TASK DETAILS | Repeat the data exactly, so that every line matches the original.

DATA |
============
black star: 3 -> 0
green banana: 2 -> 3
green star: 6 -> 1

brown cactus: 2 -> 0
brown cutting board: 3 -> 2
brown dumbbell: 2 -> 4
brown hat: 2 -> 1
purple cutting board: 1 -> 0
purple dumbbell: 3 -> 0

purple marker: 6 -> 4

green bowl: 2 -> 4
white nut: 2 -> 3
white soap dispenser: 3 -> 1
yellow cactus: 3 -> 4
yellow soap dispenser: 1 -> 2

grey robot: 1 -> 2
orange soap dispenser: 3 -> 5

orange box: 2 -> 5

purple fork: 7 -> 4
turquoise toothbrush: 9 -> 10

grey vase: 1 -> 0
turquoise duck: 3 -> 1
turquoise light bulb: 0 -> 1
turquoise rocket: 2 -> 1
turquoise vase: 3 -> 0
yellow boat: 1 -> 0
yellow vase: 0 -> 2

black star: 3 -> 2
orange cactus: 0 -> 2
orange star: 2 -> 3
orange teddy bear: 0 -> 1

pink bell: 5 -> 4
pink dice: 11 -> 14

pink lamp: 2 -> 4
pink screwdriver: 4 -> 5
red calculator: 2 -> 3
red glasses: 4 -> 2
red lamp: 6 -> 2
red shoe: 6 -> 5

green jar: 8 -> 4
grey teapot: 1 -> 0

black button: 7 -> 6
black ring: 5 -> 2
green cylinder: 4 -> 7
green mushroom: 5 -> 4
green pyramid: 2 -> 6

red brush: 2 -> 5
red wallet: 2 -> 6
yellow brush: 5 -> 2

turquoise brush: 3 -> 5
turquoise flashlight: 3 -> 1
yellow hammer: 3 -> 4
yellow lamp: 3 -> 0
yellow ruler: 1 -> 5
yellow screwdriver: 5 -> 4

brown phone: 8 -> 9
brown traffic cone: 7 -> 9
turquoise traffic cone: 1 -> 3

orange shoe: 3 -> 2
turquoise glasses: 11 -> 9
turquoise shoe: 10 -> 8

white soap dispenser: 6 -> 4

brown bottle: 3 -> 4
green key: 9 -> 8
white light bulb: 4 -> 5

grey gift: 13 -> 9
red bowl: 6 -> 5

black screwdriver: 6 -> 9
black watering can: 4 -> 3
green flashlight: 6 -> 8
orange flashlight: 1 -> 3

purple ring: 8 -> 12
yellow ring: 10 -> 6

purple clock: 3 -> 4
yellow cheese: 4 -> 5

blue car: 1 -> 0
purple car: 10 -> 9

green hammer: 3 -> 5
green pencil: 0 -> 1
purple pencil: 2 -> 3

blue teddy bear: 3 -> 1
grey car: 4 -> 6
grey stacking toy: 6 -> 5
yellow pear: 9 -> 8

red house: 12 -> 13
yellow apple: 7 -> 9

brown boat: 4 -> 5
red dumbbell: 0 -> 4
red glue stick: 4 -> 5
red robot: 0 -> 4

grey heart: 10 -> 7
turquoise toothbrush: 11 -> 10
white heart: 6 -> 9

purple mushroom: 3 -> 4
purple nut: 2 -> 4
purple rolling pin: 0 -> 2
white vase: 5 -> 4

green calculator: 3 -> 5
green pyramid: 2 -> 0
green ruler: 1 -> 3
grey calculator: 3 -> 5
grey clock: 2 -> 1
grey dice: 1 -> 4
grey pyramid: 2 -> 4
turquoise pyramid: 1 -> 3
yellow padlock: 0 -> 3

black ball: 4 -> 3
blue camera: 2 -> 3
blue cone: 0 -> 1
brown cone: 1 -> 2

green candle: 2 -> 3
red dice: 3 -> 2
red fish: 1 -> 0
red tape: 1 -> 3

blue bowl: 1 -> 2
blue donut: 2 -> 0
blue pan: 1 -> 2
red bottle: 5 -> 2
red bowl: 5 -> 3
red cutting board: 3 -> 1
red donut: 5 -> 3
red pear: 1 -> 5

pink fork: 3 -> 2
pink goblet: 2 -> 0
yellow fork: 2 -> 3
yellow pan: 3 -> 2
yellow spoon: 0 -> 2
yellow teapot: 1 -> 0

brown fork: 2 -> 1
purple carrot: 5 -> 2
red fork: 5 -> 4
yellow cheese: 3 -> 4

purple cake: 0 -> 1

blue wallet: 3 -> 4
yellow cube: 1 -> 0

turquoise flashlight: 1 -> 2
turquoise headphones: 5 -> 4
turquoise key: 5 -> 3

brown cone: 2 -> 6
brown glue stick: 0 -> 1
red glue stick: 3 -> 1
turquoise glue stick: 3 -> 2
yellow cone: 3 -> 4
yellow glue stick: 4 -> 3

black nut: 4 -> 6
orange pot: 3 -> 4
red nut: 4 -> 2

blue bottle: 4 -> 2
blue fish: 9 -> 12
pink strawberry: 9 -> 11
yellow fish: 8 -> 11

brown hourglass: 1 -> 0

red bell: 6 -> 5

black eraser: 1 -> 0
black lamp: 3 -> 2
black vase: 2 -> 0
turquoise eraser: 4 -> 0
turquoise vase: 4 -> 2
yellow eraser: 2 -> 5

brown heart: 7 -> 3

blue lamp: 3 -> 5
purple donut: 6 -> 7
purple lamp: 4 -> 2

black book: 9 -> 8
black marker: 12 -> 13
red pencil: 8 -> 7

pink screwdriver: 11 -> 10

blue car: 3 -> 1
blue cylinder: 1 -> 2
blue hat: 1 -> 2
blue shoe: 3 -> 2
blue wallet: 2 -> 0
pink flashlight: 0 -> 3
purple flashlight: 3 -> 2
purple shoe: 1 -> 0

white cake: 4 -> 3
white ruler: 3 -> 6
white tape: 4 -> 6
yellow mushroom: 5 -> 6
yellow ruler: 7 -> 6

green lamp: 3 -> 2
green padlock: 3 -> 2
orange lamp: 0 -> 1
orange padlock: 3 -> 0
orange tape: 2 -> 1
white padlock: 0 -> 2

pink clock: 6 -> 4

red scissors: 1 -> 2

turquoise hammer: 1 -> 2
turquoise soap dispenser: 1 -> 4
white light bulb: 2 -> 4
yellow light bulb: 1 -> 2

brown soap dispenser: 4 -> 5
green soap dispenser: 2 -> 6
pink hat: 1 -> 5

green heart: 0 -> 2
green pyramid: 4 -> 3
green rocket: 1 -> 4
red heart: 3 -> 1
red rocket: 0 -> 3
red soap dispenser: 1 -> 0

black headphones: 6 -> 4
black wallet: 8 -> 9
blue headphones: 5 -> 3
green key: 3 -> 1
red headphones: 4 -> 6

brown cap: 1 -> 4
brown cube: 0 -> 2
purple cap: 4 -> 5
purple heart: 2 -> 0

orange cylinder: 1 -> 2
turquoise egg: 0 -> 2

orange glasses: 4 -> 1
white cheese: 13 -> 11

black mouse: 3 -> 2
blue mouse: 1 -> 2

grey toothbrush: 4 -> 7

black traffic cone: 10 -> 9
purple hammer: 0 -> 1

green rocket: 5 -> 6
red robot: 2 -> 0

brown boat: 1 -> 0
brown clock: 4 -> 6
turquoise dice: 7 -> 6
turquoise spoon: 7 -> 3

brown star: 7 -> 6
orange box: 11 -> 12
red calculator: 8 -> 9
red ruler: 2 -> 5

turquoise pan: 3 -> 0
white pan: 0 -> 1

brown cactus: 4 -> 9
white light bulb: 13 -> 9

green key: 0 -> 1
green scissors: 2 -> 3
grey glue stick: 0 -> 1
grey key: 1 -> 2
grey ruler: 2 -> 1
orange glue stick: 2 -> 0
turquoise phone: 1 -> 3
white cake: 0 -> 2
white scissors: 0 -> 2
============
TASK OUTPUT |
black star: 3 -> 0
green banana: 2 -> 3
green star: 6 -> 1

brown cactus: 2 -> 0
brown cutting board: 3 -> 2
brown dumbbell: 2 -> 4
brown hat: 2 -> 1
purple cutting board: 1 -> 0
purple dumbbell: 3 -> 0

purple marker: 6 -> 4

green bowl: 2 -> 4
white nut: 2 -> 3
white soap dispenser: 3 -> 1
yellow cactus: 3 -> 4
yellow soap dispenser: 1 -> 2

grey robot: 1 -> 2
orange soap dispenser: 3 -> 5

orange box: 2 -> 5

purple fork: 7 -> 4
turquoise toothbrush: 9 -> 10

grey vase: 1 -> 0
turquoise duck: 3 -> 1
turquoise light bulb: 0 -> 1
turquoise rocket: 2 -> 1
turquoise vase: 3 -> 0
yellow boat: 1 -> 0
yellow vase: 0 -> 2

black star: 3 -> 2
orange cactus: 0 -> 2
orange star: 2 -> 3
orange teddy bear: 0 -> 1

pink bell: 5 -> 4
pink dice: 11 -> 14

pink lamp: 2 -> 4
pink screwdriver: 4 -> 5
red calculator: 2 -> 3
red glasses: 4 -> 2
red lamp: 6 -> 2
red shoe: 6 -> 5

green jar: 8 -> 4
grey teapot: 1 -> 0

black button: 7 -> 6
black ring: 5 -> 2
green cylinder: 4 -> 7
green mushroom: 5 -> 4
green pyramid: 2 -> 6

red brush: 2 -> 5
red wallet: 2 -> 6
yellow brush: 5 -> 2

turquoise brush: 3 -> 5
turquoise flashlight: 3 -> 1
yellow hammer: 3 -> 4
yellow lamp: 3 -> 0
yellow ruler: 1 -> 5
yellow screwdriver: 5 -> 4

brown phone: 8 -> 9
brown traffic cone: 7 -> 9
turquoise traffic cone: 1 -> 3

orange shoe: 3 -> 2
turquoise glasses: 11 -> 9
turquoise shoe: 10 -> 8

white soap dispenser: 6 -> 4

brown bottle: 3 -> 4
green key: 9 -> 8
white light bulb: 4 -> 5

grey gift: 13 -> 9
red bowl: 6 -> 5

black screwdriver: 6 -> 9
black watering can: 4 -> 3
green flashlight: 6 -> 8
orange flashlight: 1 -> 3

purple ring: 8 -> 12
yellow ring: 10 -> 6

purple clock: 3 -> 4
yellow cheese: 4 -> 5

blue car: 1 -> 0
purple car: 10 -> 9

green hammer: 3 -> 5
green pencil: 0 -> 1
purple pencil: 2 -> 3

blue teddy bear: 3 -> 1
grey car: 4 -> 6
grey stacking toy: 6 -> 5
yellow pear: 9 -> 8

red house: 12 -> 13
yellow apple: 7 -> 9

brown boat: 4 -> 5
red dumbbell: 0 -> 4
red glue stick: 4 -> 5
red robot: 0 -> 4

grey heart: 10 -> 7
turquoise toothbrush: 11 -> 10
white heart: 6 -> 9

purple mushroom: 3 -> 4
purple nut: 2 -> 4
purple rolling pin: 0 -> 2
white vase: 5 -> 4

green calculator: 3 -> 5
green pyramid: 2 -> 0
green ruler: 1 -> 3
grey calculator: 3 -> 5
grey clock: 2 -> 1
grey dice: 1 -> 4
grey pyramid: 2 -> 4
turquoise pyramid: 1 -> 3
yellow padlock: 0 -> 3

black ball: 4 -> 3
blue camera: 2 -> 3
blue cone: 0 -> 1
brown cone: 1 -> 2

green candle: 2 -> 3
red dice: 3 -> 2
red fish: 1 -> 0
red tape: 1 -> 3

blue bowl: 1 -> 2
blue donut: 2 -> 0
blue pan: 1 -> 2
red bottle: 5 -> 2
red bowl: 5 -> 3
red cutting board: 3 -> 1
red donut: 5 -> 3
red pear: 1 -> 5

pink fork: 3 -> 2
pink goblet: 2 -> 0
yellow fork: 2 -> 3
yellow pan: 3 -> 2
yellow spoon: 0 -> 2
yellow teapot: 1 -> 0

brown fork: 2 -> 1
purple carrot: 5 -> 2
red fork: 5 -> 4
yellow cheese: 3 -> 4

purple cake: 0 -> 1

blue wallet: 3 -> 4
yellow cube: 1 -> 0

turquoise flashlight: 1 -> 2
turquoise headphones: 5 -> 4
turquoise key: 5 -> 3

brown cone: 2 -> 6
brown glue stick: 0 -> 1
red glue stick: 3 -> 1
turquoise glue stick: 3 -> 2
yellow cone: 3 -> 4
yellow glue stick: 4 -> 3

black nut: 4 -> 6
orange pot: 3 -> 4
red nut: 4 -> 2

blue bottle: 4 -> 2
blue fish: 9 -> 12
pink strawberry: 9 -> 11
yellow fish: 8 -> 11

brown hourglass: 1 -> 0

red bell: 6 -> 5

black eraser: 1 -> 0
black lamp: 3 -> 2
black vase: 2 -> 0
turquoise eraser: 4 -> 0
turquoise vase: 4 -> 2
yellow eraser: 2 -> 5

brown heart: 7 -> 3

blue lamp: 3 -> 5
purple donut: 6 -> 7
purple lamp: 4 -> 2

black book: 9 -> 8
black marker: 12 -> 13
red pencil: 8 -> 7

pink screwdriver: 11 -> 10

blue car: 3 -> 1
blue cylinder: 1 -> 2
blue hat: 1 -> 2
blue shoe: 3 -> 2
blue wallet: 2 -> 0
pink flashlight: 0 -> 3
purple flashlight: 3 -> 2
purple shoe: 1 -> 0

white cake: 4 -> 3
white ruler: 3 -> 6
white tape: 4 -> 6
yellow mushroom: 5 -> 6
yellow ruler: 7 -> 6

green lamp: 3 -> 2
green padlock: 3 -> 2
orange lamp: 0 -> 1
orange padlock: 3 -> 0
orange tape: 2 -> 1
white padlock: 0 -> 2

pink clock: 6 -> 4

red scissors: 1 -> 2

turquoise hammer: 1 -> 2
turquoise soap dispenser: 1 -> 4
white light bulb: 2 -> 4
yellow light bulb: 1 -> 2

brown soap dispenser: 4 -> 5
green soap dispenser: 2 -> 6
pink hat: 1 -> 5

green heart: 0 -> 2
green pyramid: 4 -> 3
green rocket: 1 -> 4
red heart: 3 -> 1
red rocket: 0 -> 3
red soap dispenser: 1 -> 0

black headphones: 6 -> 4
black wallet: 8 -> 9
blue headphones: 5 -> 3
green key: 3 -> 1
red headphones: 4 -> 6

brown cap: 1 -> 4
brown cube: 0 -> 2
purple cap: 4 -> 5
purple heart: 2 -> 0

orange cylinder: 1 -> 2
turquoise egg: 0 -> 2

orange glasses: 4 -> 1
white cheese: 13 -> 11

black mouse: 3 -> 2
blue mouse: 1 -> 2

grey toothbrush: 4 -> 7

black traffic cone: 10 -> 9
purple hammer: 0 -> 1

green rocket: 5 -> 6
red robot: 2 -> 0

brown boat: 1 -> 0
brown clock: 4 -> 6
turquoise dice: 7 -> 6
turquoise spoon: 7 -> 3

brown star: 7 -> 6
orange box: 11 -> 12
red calculator: 8 -> 9
red ruler: 2 -> 5

turquoise pan: 3 -> 0
white pan: 0 -> 1

brown cactus: 4 -> 9
white light bulb: 13 -> 9

green key: 0 -> 1
green scissors: 2 -> 3
grey glue stick: 0 -> 1
grey key: 1 -> 2
grey ruler: 2 -> 1
orange glue stick: 2 -> 0
turquoise phone: 1 -> 3
white cake: 0 -> 2
white scissors: 0 -> 2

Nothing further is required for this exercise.